===== DATA UNDER STUDY =====
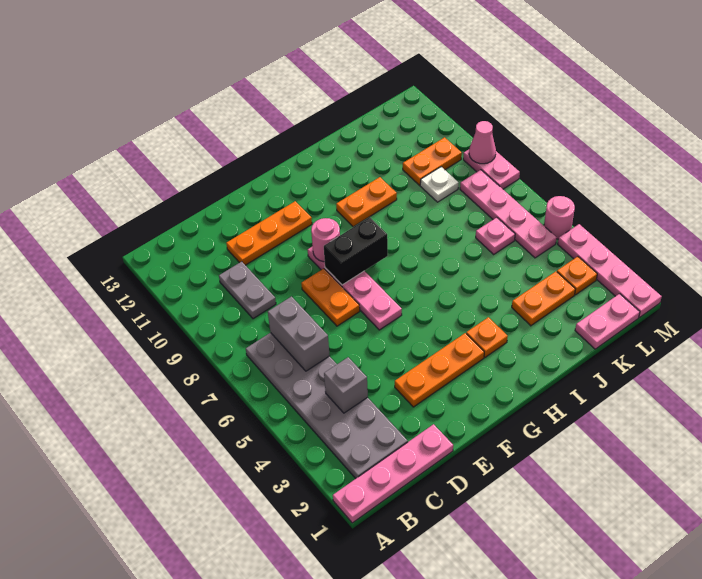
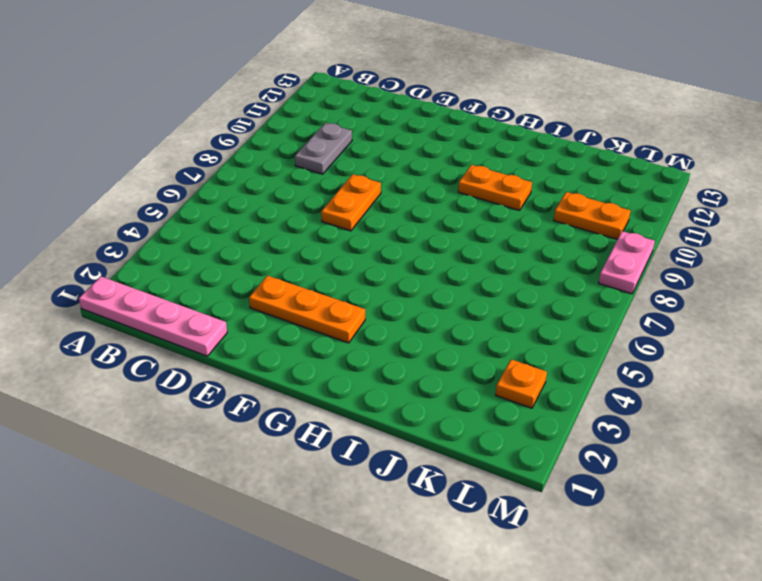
none -> grey plate B2:C7 level 1
none -> orange plate D11:F11 level 1
none -> pink plate F6:F9 level 1

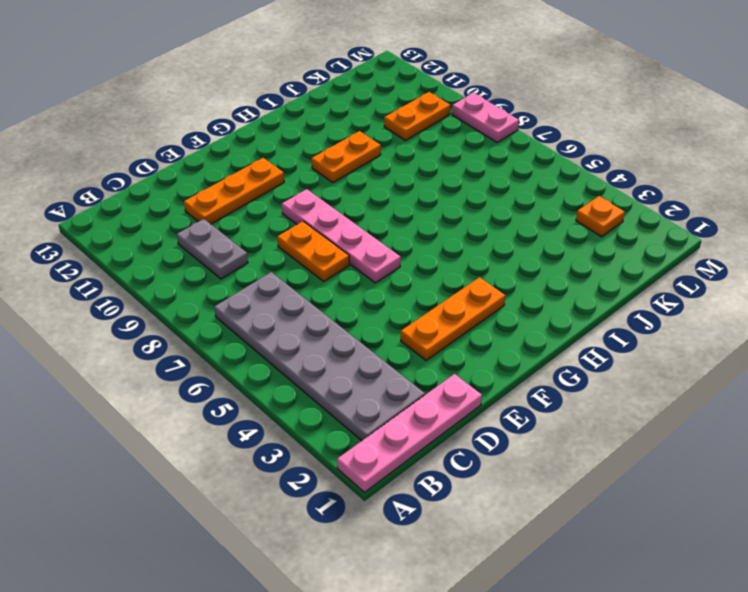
none -> orange plate H3 level 1
none -> orange plate J3:K3 level 1
none -> pink plate K1:L1 level 1

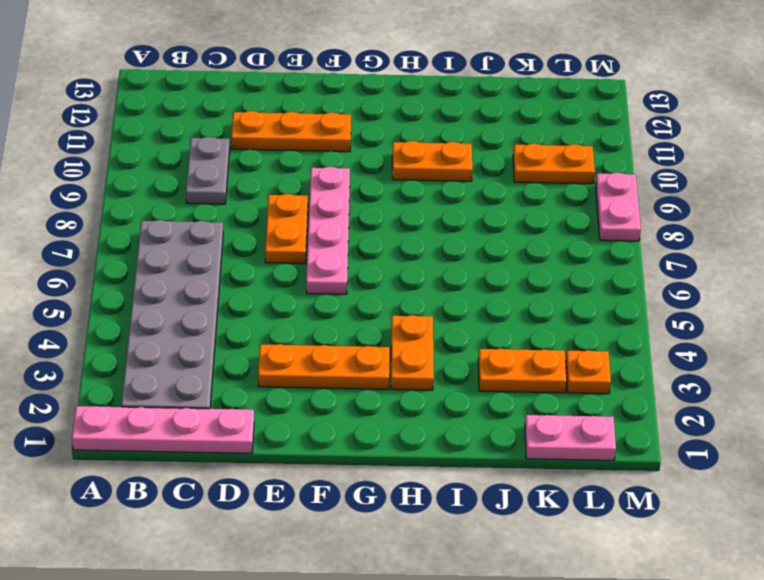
orange plate H3:H4 level 1 -> orange plate H3 level 1
none -> pink plate K6 level 1
none -> white plate K9 level 1
none -> pink plate L5:L8 level 1

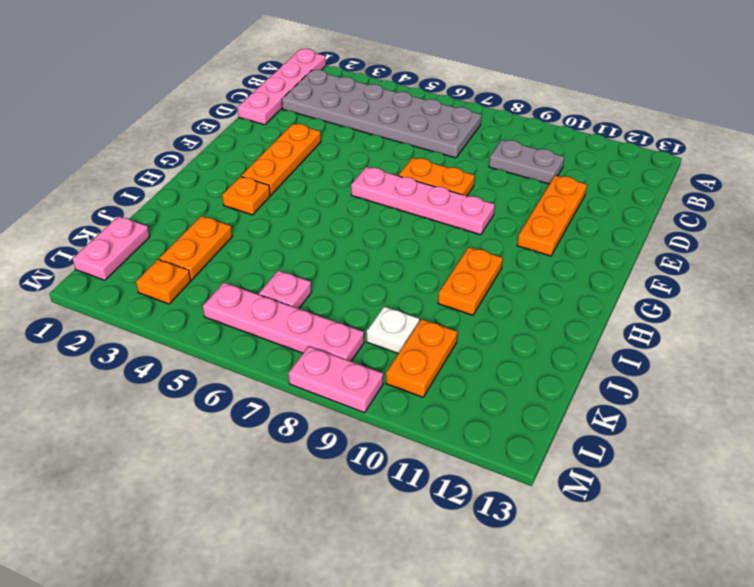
none -> pink plate M1:M4 level 1
none -> pink round brick M5 level 1
none -> grey brick C4 level 2

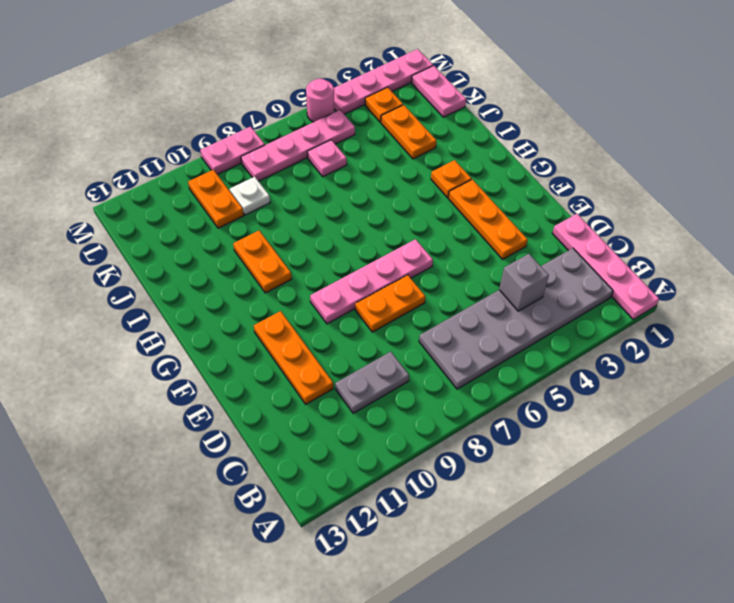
none -> grey brick C6:C7 level 2
none -> black brick F8:G8 level 2
none -> pink round brick F9 level 2

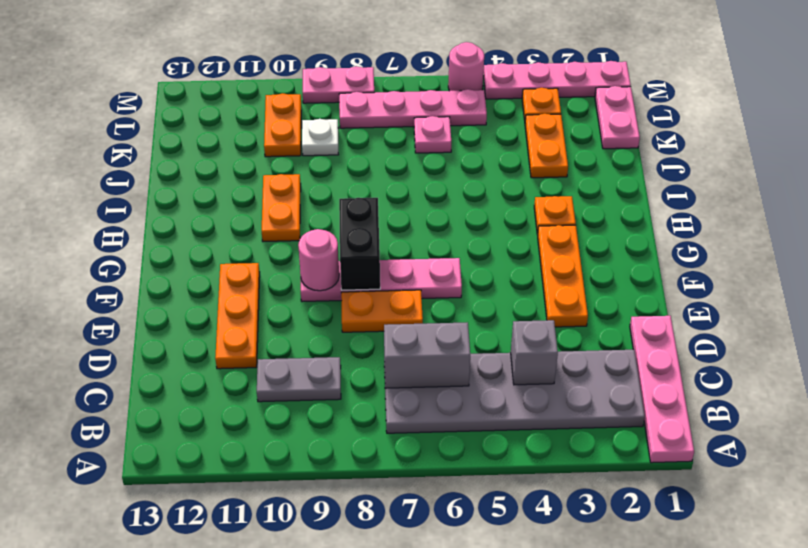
none -> pink cone M9 level 2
=====
* **WORK TO COMPLETE**
Wherever a line contains the string "orange", copy that line from the data.

* **SOLUTION TO THE EXERCISE**
none -> orange plate D11:F11 level 1
none -> orange plate H3 level 1
none -> orange plate J3:K3 level 1
orange plate H3:H4 level 1 -> orange plate H3 level 1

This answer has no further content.